WORK REQUIRED: Line by line, restate the material word for word, omitting any image.

TASK DATA:

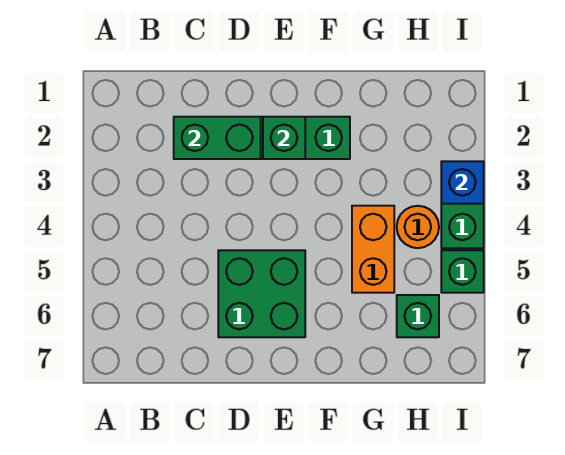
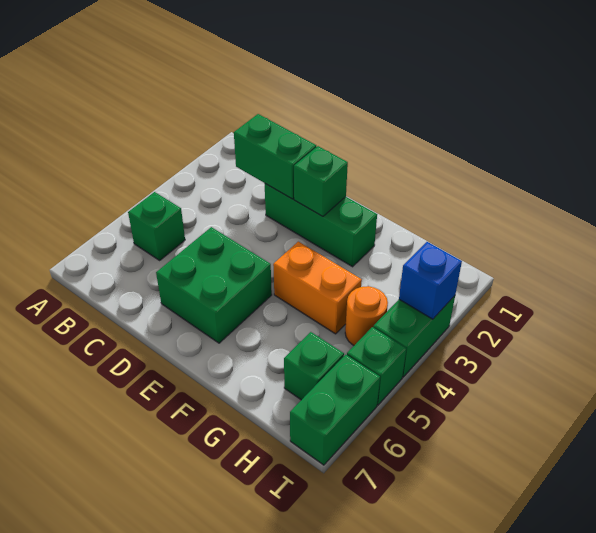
none -> green brick B5 level 1
orange brick G4:G5 level 1 -> orange brick F4:G4 level 1
none -> green brick I6:I7 level 1

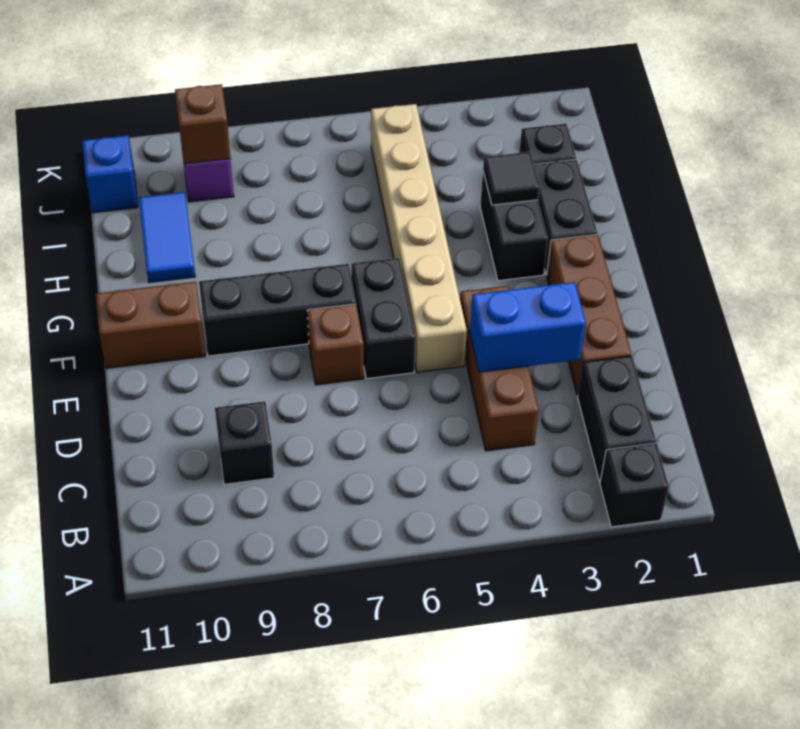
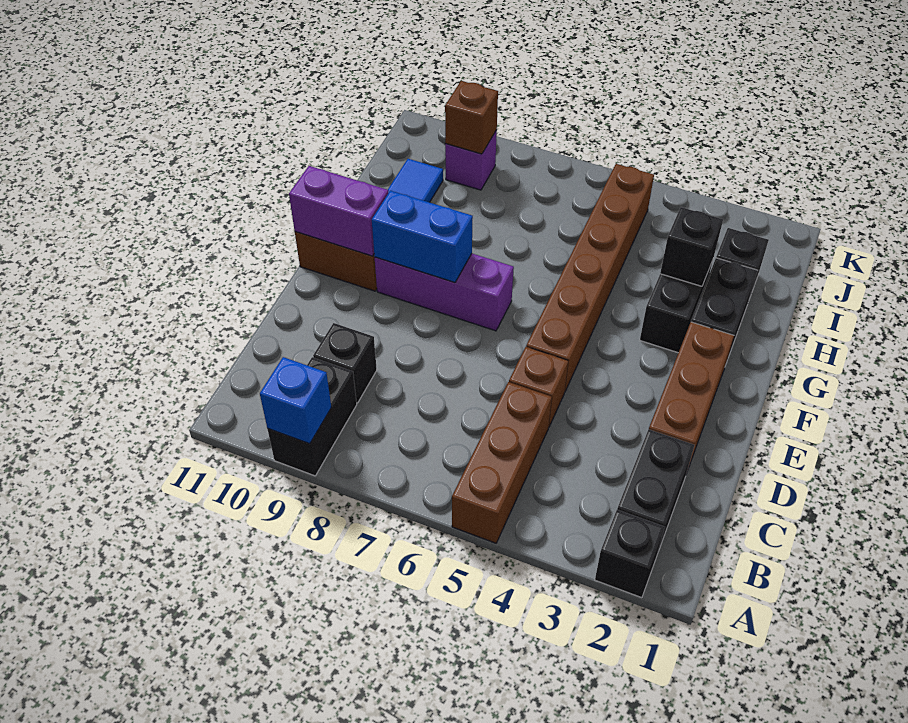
brown brick C4:E4 level 1 -> brown brick A5:C5 level 1
blue brick D3:D4 level 2 -> blue brick F8:F9 level 2
tan brick E5:J5 level 1 -> brown brick E5:J5 level 1
black brick E6:F6 level 1 -> black brick A9:B9 level 1
brown brick E7 level 1 -> brown brick D5 level 1
black brick F7:F9 level 1 -> purple brick F7:F9 level 1
none -> purple brick F10:F11 level 2
black tile H3 level 2 -> black brick H3 level 2
blue brick J11 level 1 -> blue brick A9 level 2

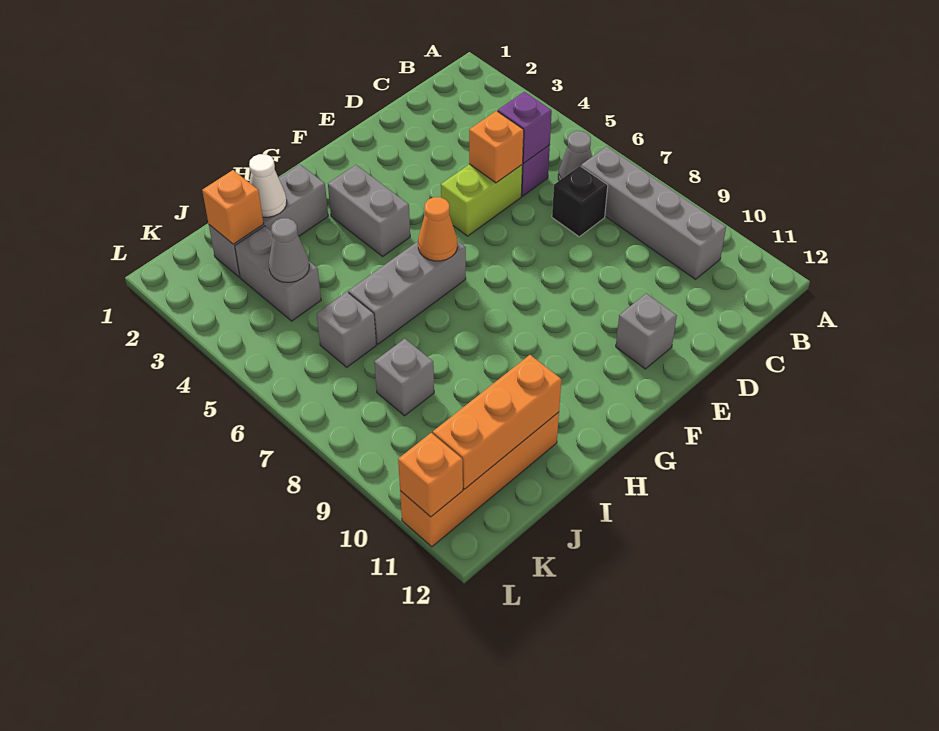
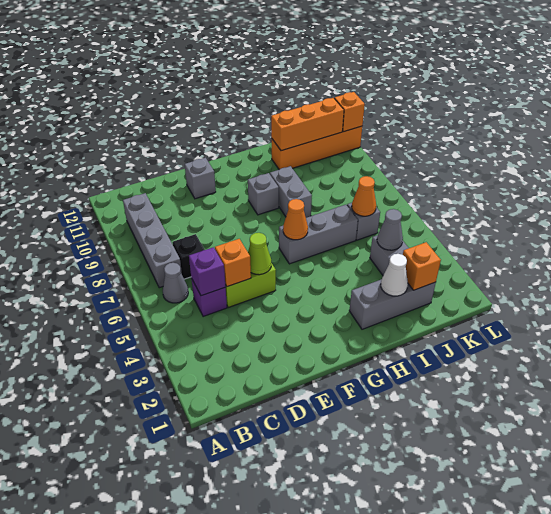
none -> lime cone E5 level 2
grey brick G3:G4 level 1 -> grey brick H8:H9 level 1
none -> orange cone J6 level 2
grey brick J8 level 1 -> grey brick G9 level 1

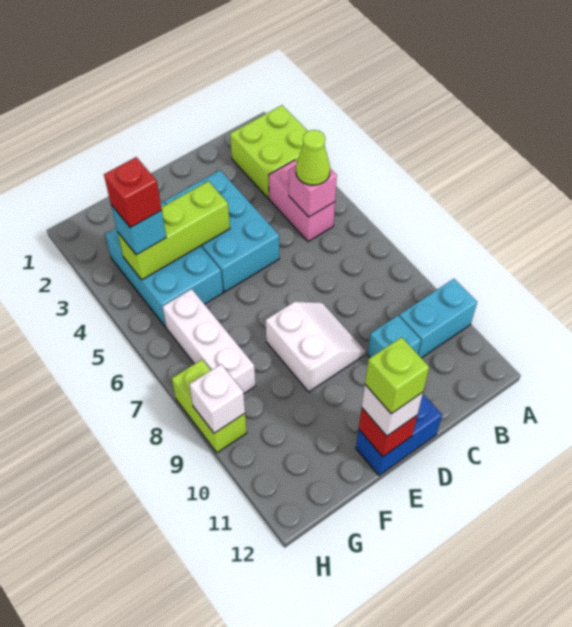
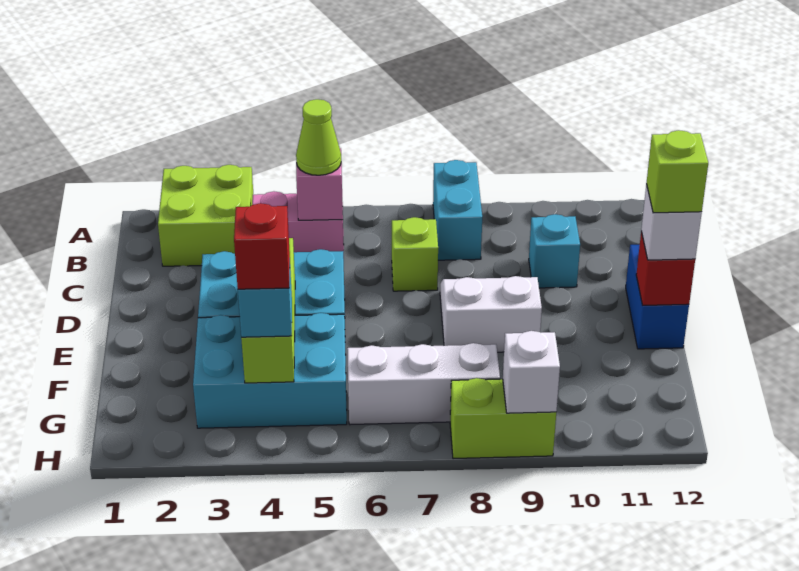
cyan brick A10:B10 level 1 -> cyan brick A8:B8 level 1
none -> lime brick C7 level 1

EXERCISE OUTPUT:
none -> green brick B5 level 1
orange brick G4:G5 level 1 -> orange brick F4:G4 level 1
none -> green brick I6:I7 level 1

brown brick C4:E4 level 1 -> brown brick A5:C5 level 1
blue brick D3:D4 level 2 -> blue brick F8:F9 level 2
tan brick E5:J5 level 1 -> brown brick E5:J5 level 1
black brick E6:F6 level 1 -> black brick A9:B9 level 1
brown brick E7 level 1 -> brown brick D5 level 1
black brick F7:F9 level 1 -> purple brick F7:F9 level 1
none -> purple brick F10:F11 level 2
black tile H3 level 2 -> black brick H3 level 2
blue brick J11 level 1 -> blue brick A9 level 2

none -> lime cone E5 level 2
grey brick G3:G4 level 1 -> grey brick H8:H9 level 1
none -> orange cone J6 level 2
grey brick J8 level 1 -> grey brick G9 level 1

cyan brick A10:B10 level 1 -> cyan brick A8:B8 level 1
none -> lime brick C7 level 1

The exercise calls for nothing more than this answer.